Problem – Transcribe, with complete accuracy, all of the entries below except for the pictures.

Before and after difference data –
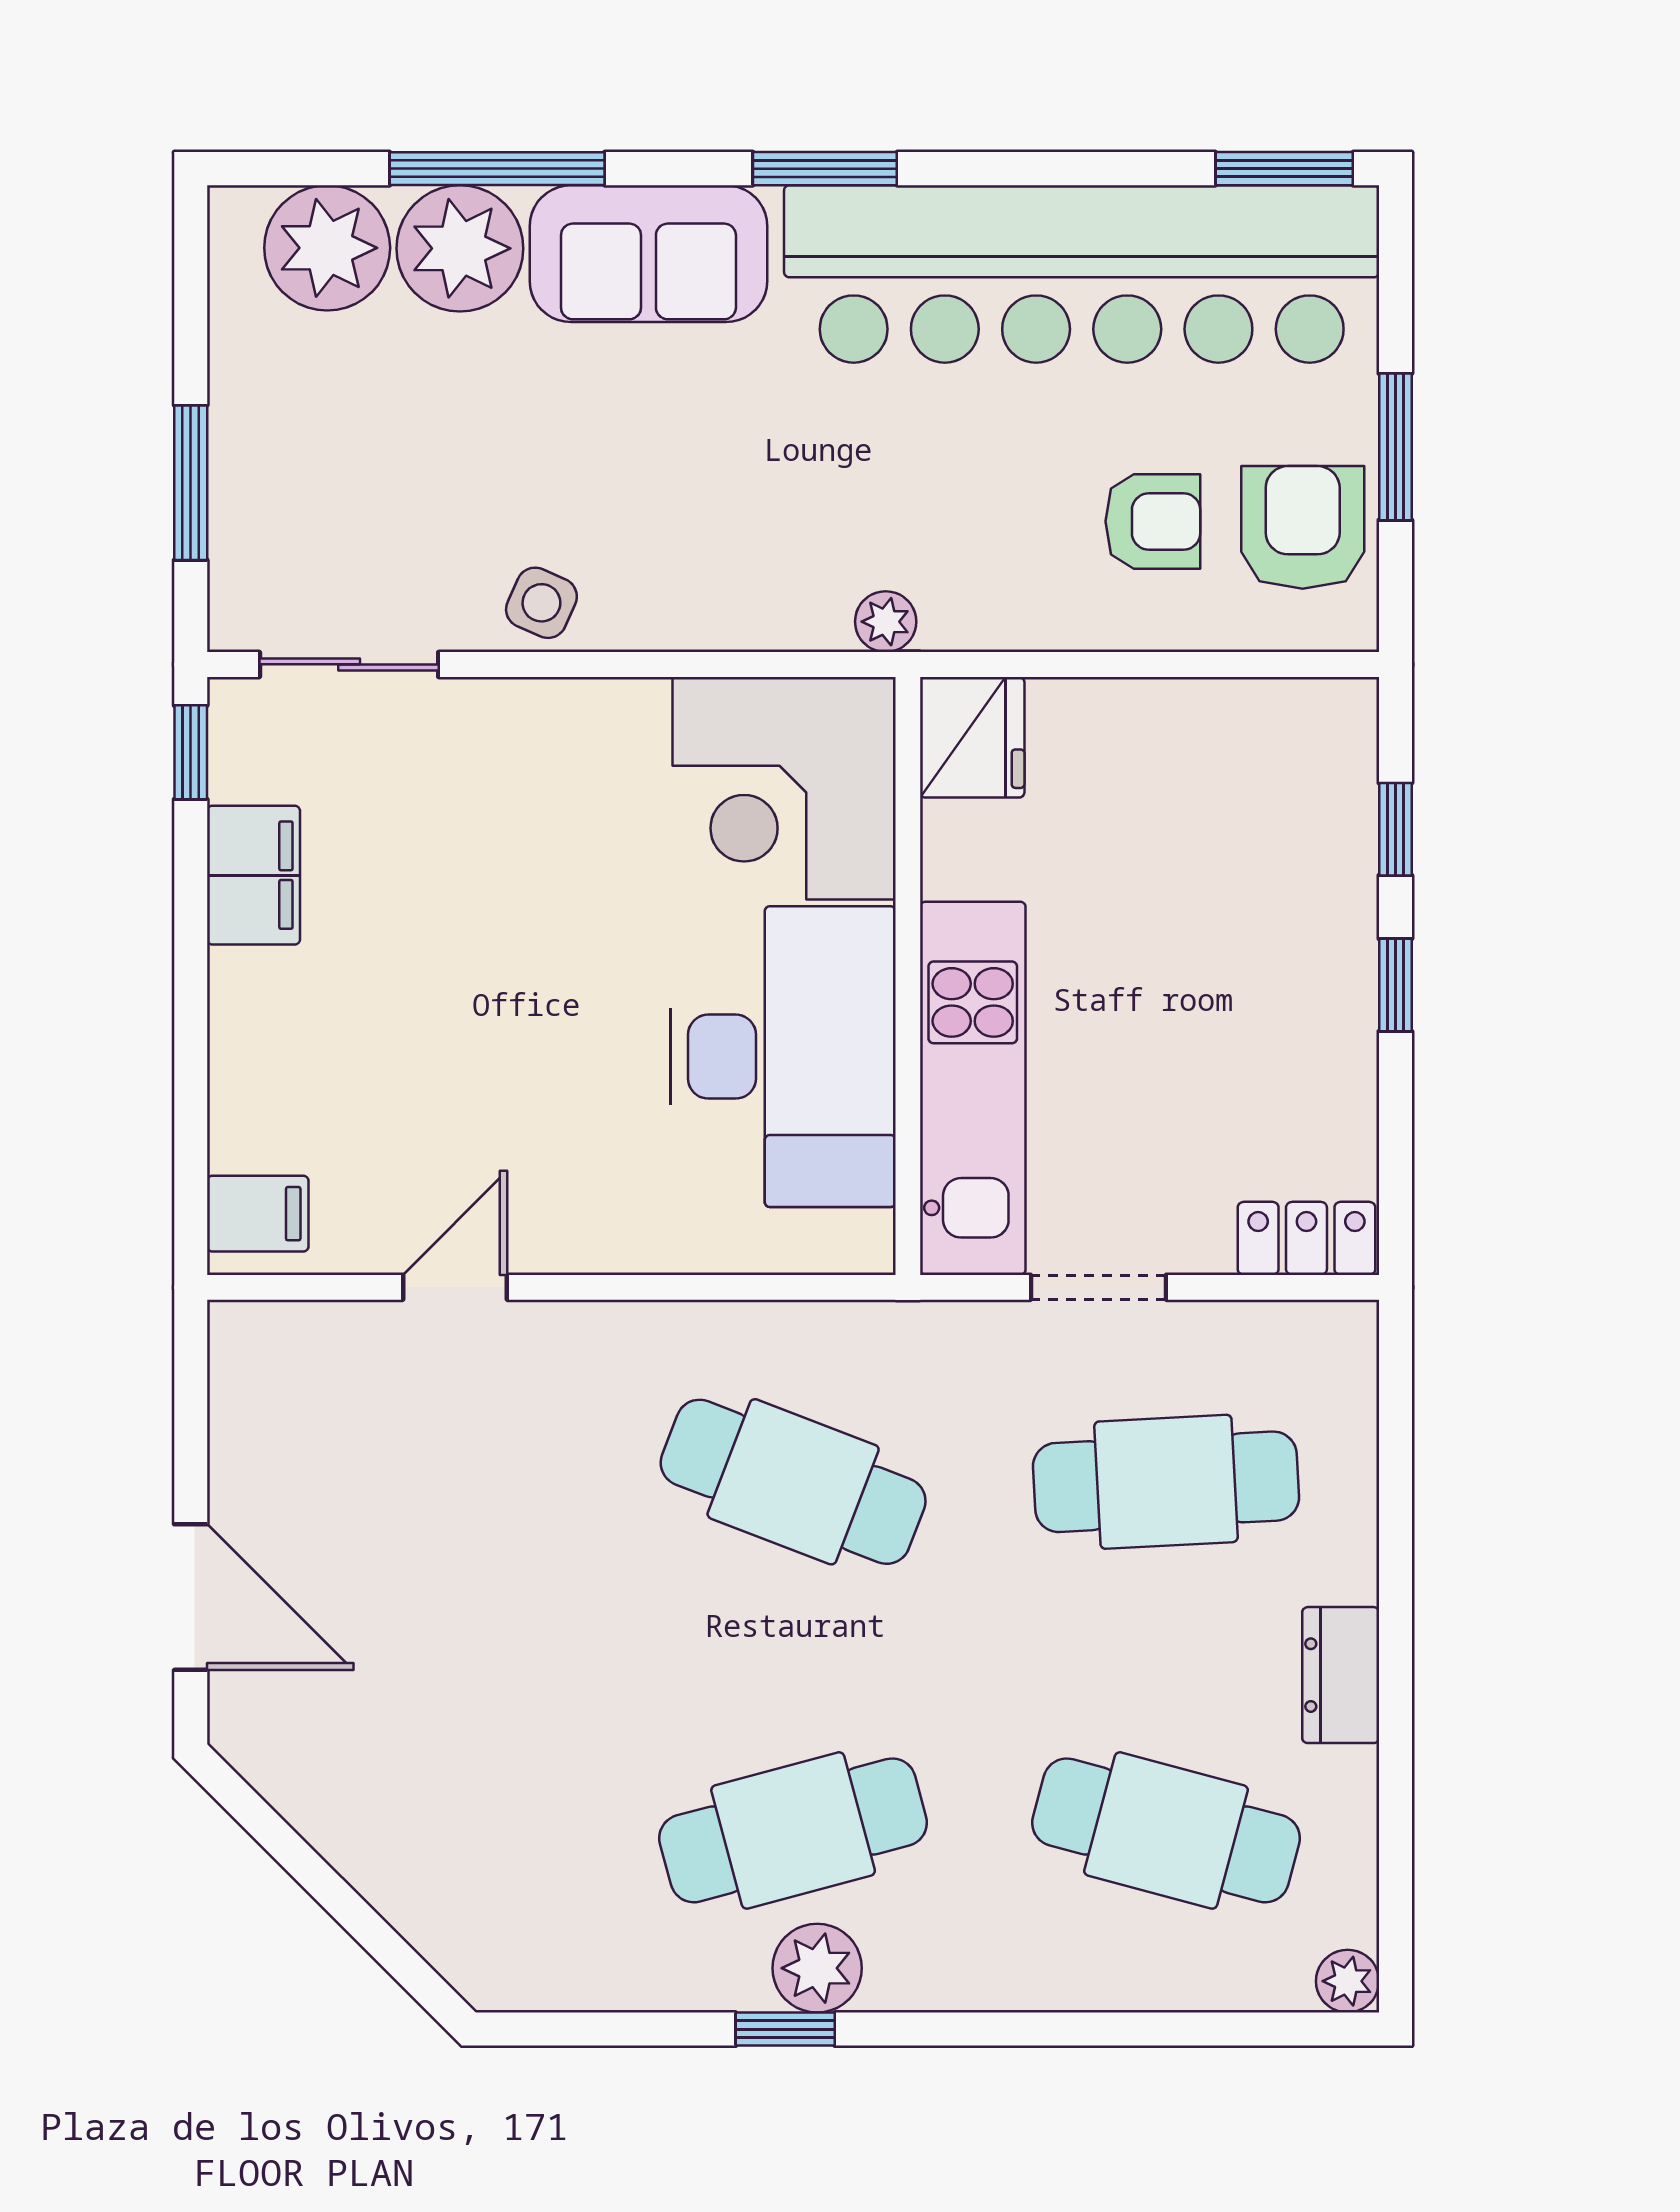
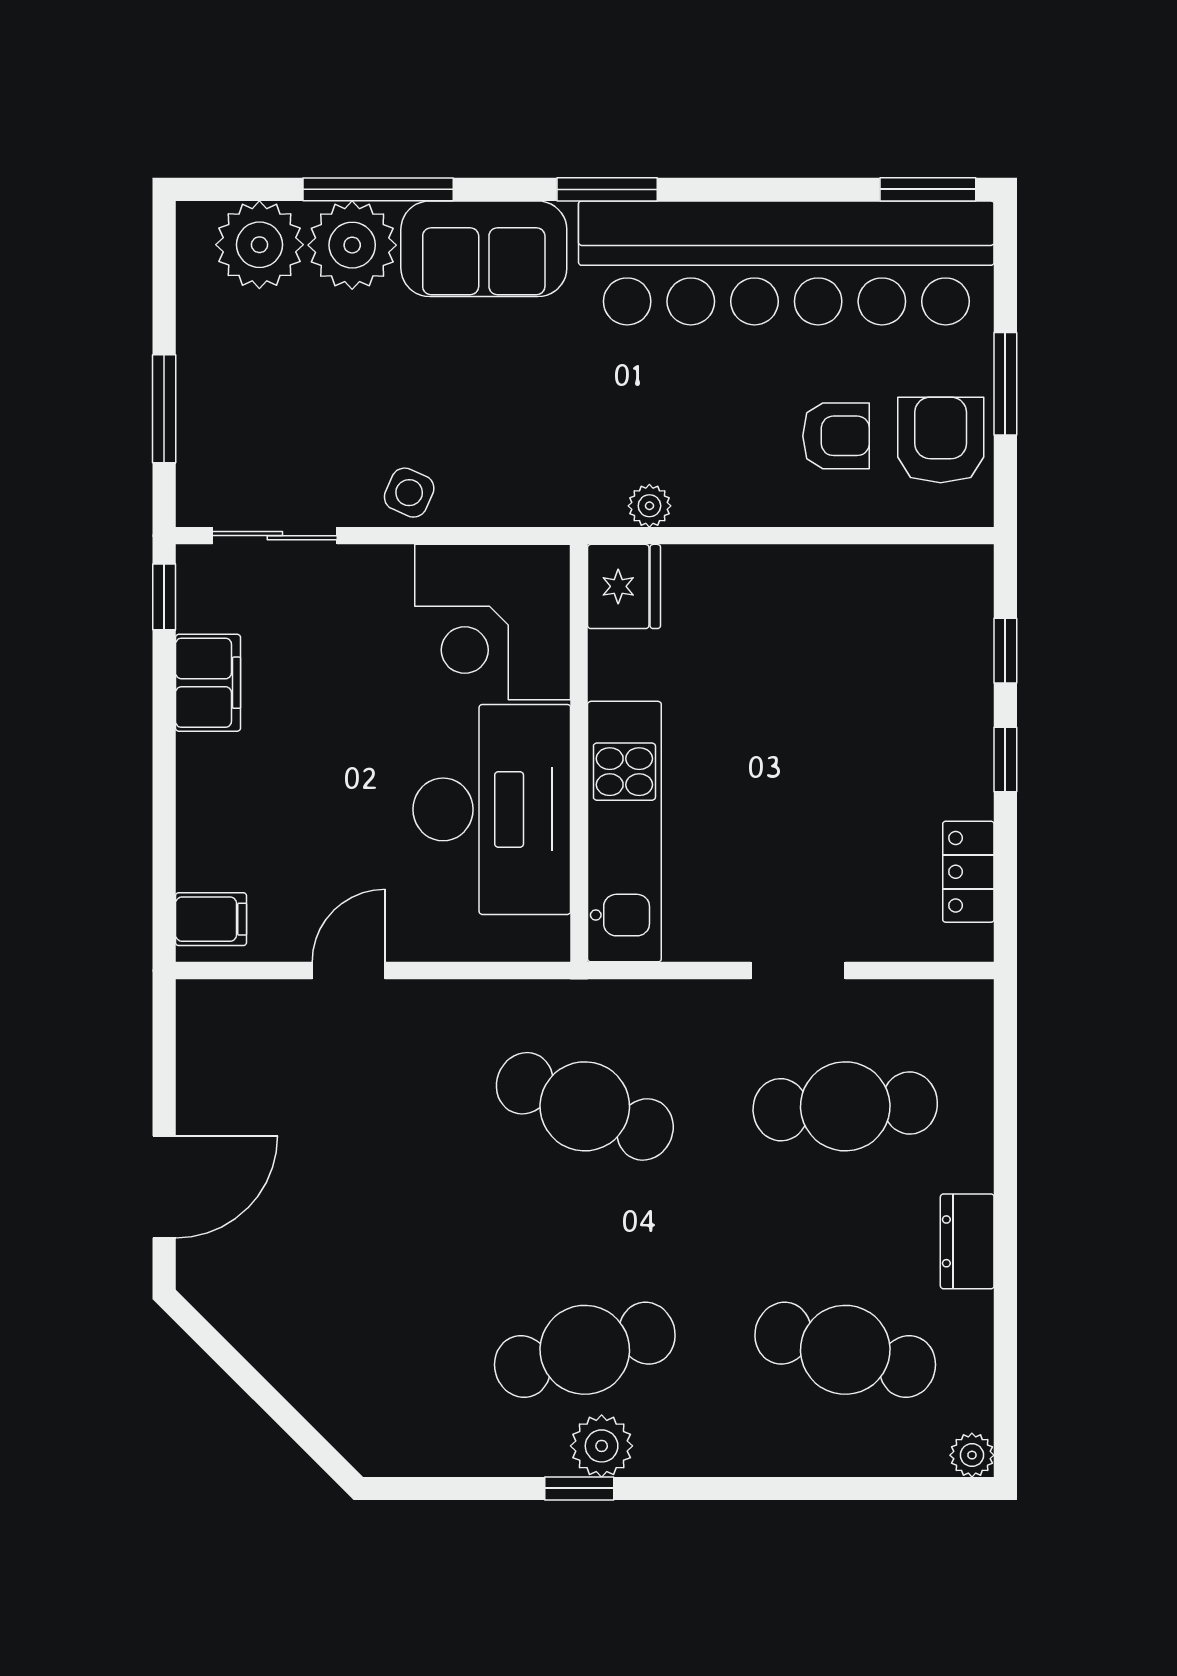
fridge: (972, 737) -> (624, 586), moved
corner desk: (784, 788) -> (493, 622), moved
wall: (908, 976) -> (579, 753), moved
desk: (783, 1057) -> (492, 809), moved
kitchen unit: (973, 1088) -> (624, 832), moved
locker: (1306, 1238) -> (968, 872), moved, turned -90
door: (191, 1597) -> (164, 1187), hinge flipped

Response –
fridge: (972, 737) -> (624, 586), moved
corner desk: (784, 788) -> (493, 622), moved
wall: (908, 976) -> (579, 753), moved
desk: (783, 1057) -> (492, 809), moved
kitchen unit: (973, 1088) -> (624, 832), moved
locker: (1306, 1238) -> (968, 872), moved, turned -90
door: (191, 1597) -> (164, 1187), hinge flipped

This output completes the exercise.